### PROBLEM TO SOLVE
For every line in the data below that contains "breast", copy the line.
╭─ EXERCISE INPUTS
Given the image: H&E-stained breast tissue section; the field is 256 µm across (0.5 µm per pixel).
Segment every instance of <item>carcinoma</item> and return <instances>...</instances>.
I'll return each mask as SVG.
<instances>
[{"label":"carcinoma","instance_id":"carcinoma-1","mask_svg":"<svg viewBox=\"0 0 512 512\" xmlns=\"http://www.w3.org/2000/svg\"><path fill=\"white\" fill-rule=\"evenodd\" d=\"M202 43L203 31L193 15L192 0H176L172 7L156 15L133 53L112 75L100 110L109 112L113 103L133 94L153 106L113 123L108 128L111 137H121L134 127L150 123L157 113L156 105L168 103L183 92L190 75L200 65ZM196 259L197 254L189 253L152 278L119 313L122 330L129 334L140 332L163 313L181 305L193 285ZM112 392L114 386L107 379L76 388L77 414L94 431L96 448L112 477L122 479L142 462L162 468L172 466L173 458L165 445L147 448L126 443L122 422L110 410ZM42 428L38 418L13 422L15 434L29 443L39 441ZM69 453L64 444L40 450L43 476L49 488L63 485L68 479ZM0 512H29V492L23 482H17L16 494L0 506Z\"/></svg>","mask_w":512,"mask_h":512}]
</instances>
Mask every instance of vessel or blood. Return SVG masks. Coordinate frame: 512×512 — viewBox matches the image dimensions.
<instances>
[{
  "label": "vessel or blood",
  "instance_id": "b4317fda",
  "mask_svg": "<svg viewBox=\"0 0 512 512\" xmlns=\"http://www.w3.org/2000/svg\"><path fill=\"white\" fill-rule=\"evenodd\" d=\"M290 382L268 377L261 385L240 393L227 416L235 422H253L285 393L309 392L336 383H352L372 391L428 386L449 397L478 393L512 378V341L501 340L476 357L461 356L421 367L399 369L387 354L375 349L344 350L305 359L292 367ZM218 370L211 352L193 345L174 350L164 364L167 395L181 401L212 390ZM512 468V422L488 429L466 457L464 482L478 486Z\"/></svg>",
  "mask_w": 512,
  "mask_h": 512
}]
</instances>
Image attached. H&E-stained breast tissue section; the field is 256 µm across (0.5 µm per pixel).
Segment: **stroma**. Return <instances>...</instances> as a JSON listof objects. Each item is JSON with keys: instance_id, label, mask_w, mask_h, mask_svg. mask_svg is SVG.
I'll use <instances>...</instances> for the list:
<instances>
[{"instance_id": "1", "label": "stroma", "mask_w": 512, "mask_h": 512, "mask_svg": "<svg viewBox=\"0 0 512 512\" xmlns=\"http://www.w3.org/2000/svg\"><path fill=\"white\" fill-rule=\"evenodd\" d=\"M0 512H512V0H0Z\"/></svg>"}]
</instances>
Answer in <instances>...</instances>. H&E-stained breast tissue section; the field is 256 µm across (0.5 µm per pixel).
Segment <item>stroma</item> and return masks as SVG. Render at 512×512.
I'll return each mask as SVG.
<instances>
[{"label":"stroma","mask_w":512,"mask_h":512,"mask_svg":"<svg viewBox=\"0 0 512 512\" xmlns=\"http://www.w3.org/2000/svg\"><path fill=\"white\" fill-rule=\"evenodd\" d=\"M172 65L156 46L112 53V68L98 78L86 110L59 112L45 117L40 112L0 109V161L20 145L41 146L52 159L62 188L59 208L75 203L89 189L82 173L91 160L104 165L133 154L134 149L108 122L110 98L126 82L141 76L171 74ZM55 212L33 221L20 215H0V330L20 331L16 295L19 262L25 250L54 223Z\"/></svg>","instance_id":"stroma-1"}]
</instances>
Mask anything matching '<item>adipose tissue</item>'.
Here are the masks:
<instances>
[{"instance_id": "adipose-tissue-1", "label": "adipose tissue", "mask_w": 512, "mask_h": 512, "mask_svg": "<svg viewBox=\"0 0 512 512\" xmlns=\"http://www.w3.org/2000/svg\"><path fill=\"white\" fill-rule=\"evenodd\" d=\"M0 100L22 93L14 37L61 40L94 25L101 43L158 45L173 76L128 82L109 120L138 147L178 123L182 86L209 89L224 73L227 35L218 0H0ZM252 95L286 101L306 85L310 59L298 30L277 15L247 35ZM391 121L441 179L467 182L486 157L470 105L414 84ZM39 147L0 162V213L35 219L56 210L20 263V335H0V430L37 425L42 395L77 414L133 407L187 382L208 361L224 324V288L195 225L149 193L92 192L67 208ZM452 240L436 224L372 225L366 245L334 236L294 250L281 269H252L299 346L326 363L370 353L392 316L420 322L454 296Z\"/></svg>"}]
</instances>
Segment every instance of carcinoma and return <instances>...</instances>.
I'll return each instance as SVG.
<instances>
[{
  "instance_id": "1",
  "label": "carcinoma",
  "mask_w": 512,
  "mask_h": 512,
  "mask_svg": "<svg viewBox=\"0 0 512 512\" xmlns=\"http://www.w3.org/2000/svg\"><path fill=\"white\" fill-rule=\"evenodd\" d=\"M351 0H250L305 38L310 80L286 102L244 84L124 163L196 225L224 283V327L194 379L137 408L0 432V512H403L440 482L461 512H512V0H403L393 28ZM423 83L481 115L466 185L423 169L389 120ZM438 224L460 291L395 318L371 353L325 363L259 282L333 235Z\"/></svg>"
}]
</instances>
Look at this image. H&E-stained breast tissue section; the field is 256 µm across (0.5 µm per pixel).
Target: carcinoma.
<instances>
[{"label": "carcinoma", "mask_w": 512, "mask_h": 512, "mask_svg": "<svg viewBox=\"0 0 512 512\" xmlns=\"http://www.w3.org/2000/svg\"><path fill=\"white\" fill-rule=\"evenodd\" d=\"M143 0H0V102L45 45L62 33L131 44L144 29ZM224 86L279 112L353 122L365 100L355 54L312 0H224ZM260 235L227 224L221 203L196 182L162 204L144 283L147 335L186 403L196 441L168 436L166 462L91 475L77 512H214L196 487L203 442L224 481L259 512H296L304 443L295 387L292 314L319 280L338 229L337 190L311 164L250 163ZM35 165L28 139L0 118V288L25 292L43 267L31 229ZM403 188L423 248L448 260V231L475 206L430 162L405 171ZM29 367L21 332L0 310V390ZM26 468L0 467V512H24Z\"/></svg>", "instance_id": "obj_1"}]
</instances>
╰─
### FULL SOLUTION
Given the image: H&E-stained breast tissue section; the field is 256 µm across (0.5 µm per pixel).
Image attached. H&E-stained breast tissue section; the field is 256 µm across (0.5 µm per pixel).
Answer in <instances>...</instances>. H&E-stained breast tissue section; the field is 256 µm across (0.5 µm per pixel).
Look at this image. H&E-stained breast tissue section; the field is 256 µm across (0.5 µm per pixel).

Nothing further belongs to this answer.